About this task
Reproduce the whole listing exactly, omitting any picture it holds.

Dataset content
--------------------------------------------------

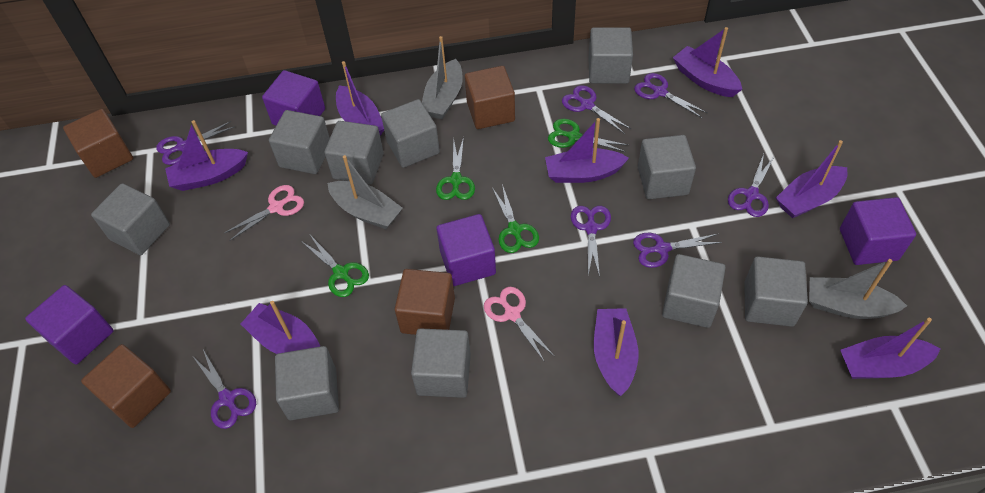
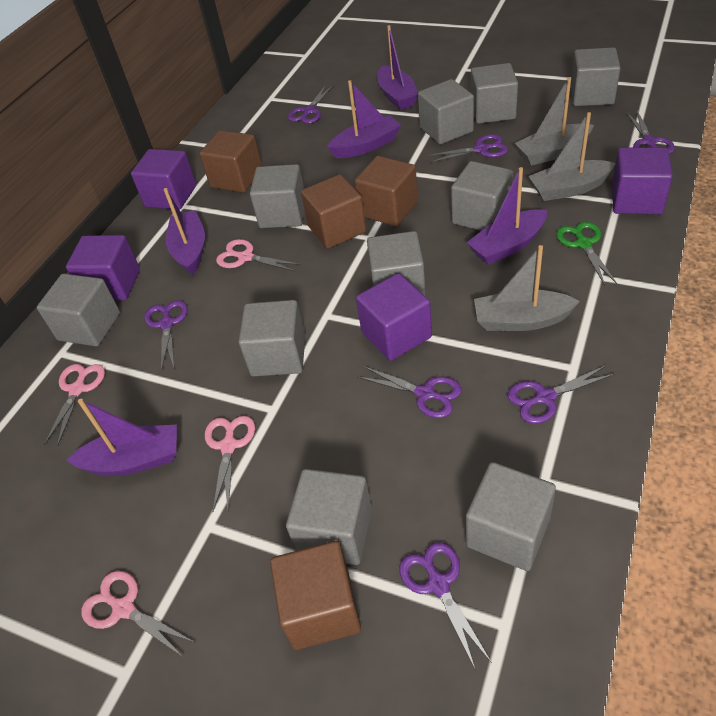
green scissors: 4 -> 1
pink scissors: 2 -> 4
purple boat: 8 -> 5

--------------------------------------------------

Output
green scissors: 4 -> 1
pink scissors: 2 -> 4
purple boat: 8 -> 5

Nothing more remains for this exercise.